» Work required
Rewrite the rows below as a JSON list of strings, one string per line, skipping blank lines. Leave the picture markers out of the answer.

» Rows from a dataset
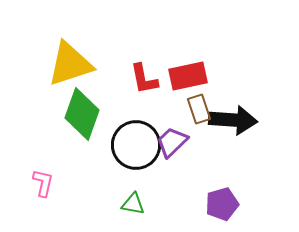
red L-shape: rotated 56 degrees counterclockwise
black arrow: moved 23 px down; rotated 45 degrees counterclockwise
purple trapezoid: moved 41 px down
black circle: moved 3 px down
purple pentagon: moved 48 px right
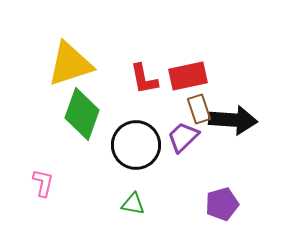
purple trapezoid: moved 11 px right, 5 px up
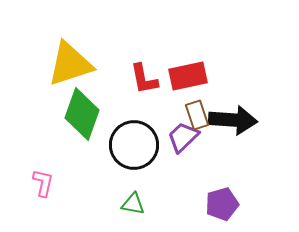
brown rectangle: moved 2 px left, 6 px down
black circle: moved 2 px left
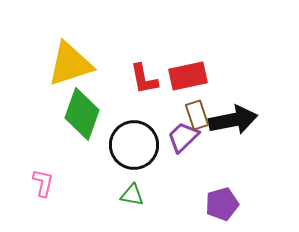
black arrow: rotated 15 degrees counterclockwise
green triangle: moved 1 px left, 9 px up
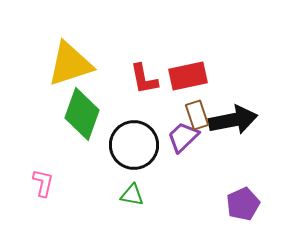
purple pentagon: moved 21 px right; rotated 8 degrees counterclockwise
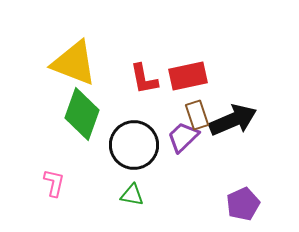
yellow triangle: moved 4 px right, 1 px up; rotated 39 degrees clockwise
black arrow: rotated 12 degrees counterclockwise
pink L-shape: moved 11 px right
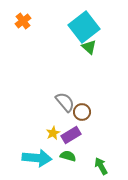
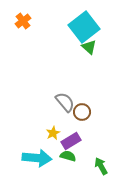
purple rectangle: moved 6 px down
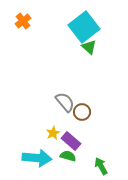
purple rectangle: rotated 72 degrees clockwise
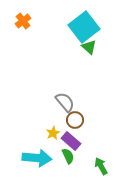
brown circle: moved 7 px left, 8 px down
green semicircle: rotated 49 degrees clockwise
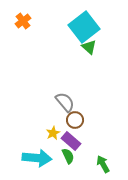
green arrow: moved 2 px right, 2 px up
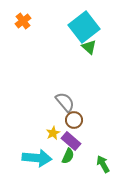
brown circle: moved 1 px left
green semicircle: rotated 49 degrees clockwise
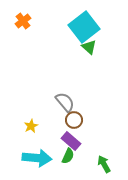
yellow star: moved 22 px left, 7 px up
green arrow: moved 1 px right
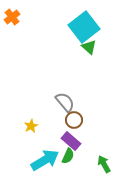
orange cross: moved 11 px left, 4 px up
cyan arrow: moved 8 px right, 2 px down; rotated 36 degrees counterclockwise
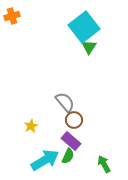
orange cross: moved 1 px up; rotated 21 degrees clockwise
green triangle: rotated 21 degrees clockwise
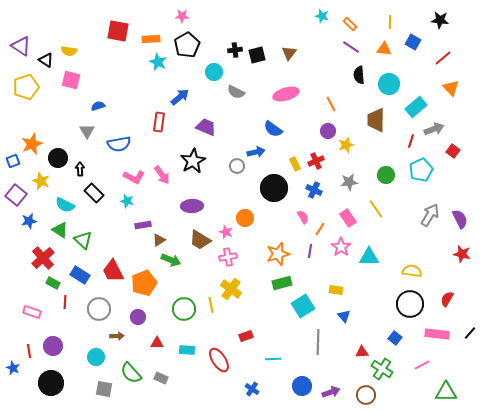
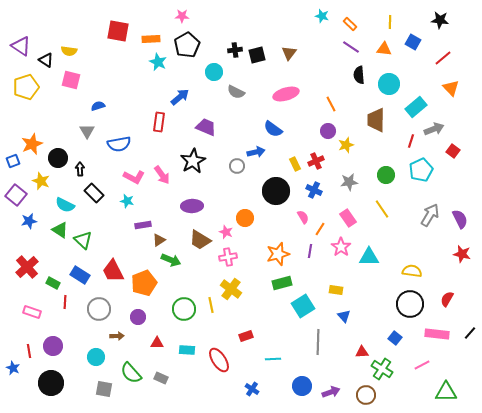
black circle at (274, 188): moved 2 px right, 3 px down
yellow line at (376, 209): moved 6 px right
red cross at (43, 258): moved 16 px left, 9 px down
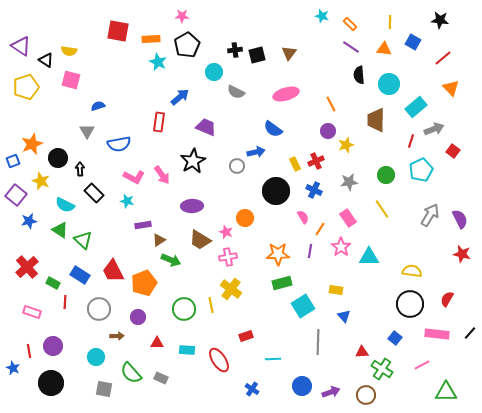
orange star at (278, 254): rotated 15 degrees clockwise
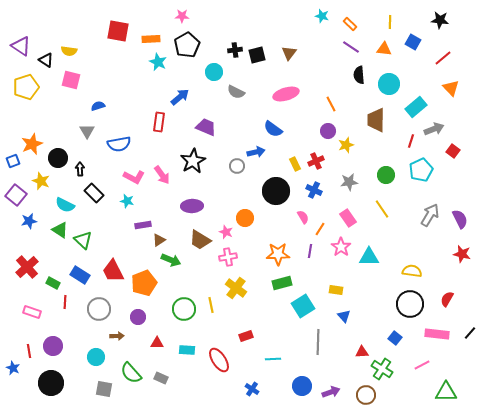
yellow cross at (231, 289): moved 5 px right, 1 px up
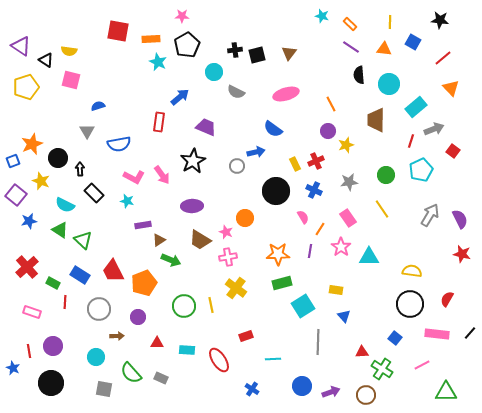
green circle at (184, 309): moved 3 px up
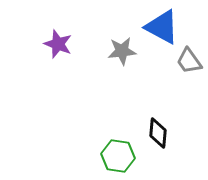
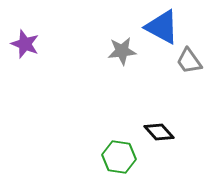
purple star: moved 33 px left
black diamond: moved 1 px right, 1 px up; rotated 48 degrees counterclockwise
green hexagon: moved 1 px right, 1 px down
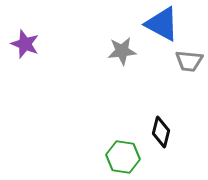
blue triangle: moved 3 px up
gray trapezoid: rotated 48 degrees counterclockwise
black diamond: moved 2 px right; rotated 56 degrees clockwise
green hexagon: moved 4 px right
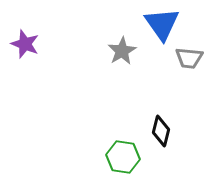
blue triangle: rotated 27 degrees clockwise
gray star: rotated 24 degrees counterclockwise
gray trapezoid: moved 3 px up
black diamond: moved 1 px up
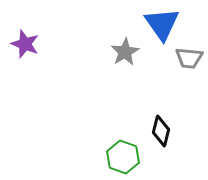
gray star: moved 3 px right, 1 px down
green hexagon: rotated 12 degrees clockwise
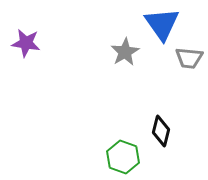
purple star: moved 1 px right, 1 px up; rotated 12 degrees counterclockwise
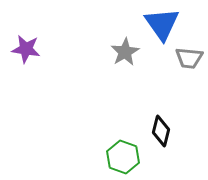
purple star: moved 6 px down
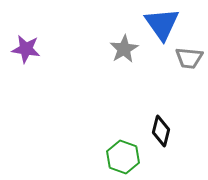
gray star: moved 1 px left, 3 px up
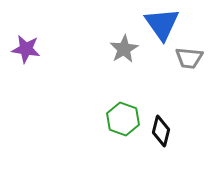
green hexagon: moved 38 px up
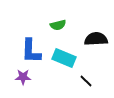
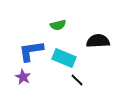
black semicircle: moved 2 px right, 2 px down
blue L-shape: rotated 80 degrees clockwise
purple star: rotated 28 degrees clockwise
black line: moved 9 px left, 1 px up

» Task response
[
  "red L-shape: rotated 56 degrees counterclockwise",
  "black arrow: moved 23 px down; rotated 45 degrees counterclockwise",
  "purple trapezoid: moved 41 px down",
  "black circle: moved 3 px down",
  "purple pentagon: moved 48 px right",
  "purple trapezoid: moved 11 px right, 5 px up",
  "brown rectangle: moved 2 px left, 6 px down",
  "black circle: moved 2 px left",
  "black arrow: rotated 15 degrees counterclockwise",
  "green triangle: moved 1 px left, 9 px up",
  "purple pentagon: moved 21 px right; rotated 8 degrees counterclockwise",
  "yellow triangle: moved 4 px right, 1 px up; rotated 39 degrees clockwise",
  "black arrow: rotated 12 degrees counterclockwise",
  "pink L-shape: moved 11 px right",
  "purple rectangle: moved 6 px down",
  "purple rectangle: rotated 72 degrees clockwise",
  "brown circle: moved 7 px left, 8 px down",
  "green semicircle: rotated 49 degrees clockwise",
  "green arrow: moved 2 px right, 2 px up",
  "brown circle: moved 1 px left",
  "green semicircle: rotated 49 degrees clockwise",
  "yellow star: moved 22 px left, 7 px up",
  "green arrow: moved 1 px right",
  "orange cross: moved 11 px left, 4 px up",
  "cyan arrow: moved 8 px right, 2 px down; rotated 36 degrees counterclockwise",
  "orange cross: moved 1 px up; rotated 21 degrees clockwise",
  "green triangle: rotated 21 degrees clockwise",
  "black circle at (274, 188): moved 2 px right, 3 px down",
  "yellow line at (376, 209): moved 6 px right",
  "red cross at (43, 258): moved 16 px left, 9 px down",
  "orange star at (278, 254): rotated 15 degrees clockwise",
  "yellow cross at (231, 289): moved 5 px right, 1 px up",
  "green circle at (184, 309): moved 3 px up",
  "purple star: moved 33 px left",
  "black diamond: moved 1 px right, 1 px up; rotated 48 degrees counterclockwise",
  "green hexagon: moved 1 px right, 1 px down",
  "blue triangle: moved 3 px up",
  "gray trapezoid: rotated 48 degrees counterclockwise",
  "black diamond: moved 2 px right; rotated 56 degrees clockwise",
  "green hexagon: moved 4 px right",
  "blue triangle: rotated 27 degrees clockwise",
  "gray star: rotated 24 degrees counterclockwise",
  "gray trapezoid: moved 3 px up",
  "black diamond: moved 1 px up",
  "gray star: moved 3 px right, 1 px down",
  "green hexagon: rotated 12 degrees clockwise",
  "purple star: moved 1 px right, 1 px up; rotated 12 degrees counterclockwise",
  "purple star: moved 6 px down",
  "gray star: moved 1 px left, 3 px up",
  "green hexagon: moved 38 px up",
  "black semicircle: moved 2 px right, 2 px down",
  "blue L-shape: rotated 80 degrees clockwise",
  "purple star: rotated 28 degrees clockwise",
  "black line: moved 9 px left, 1 px up"
]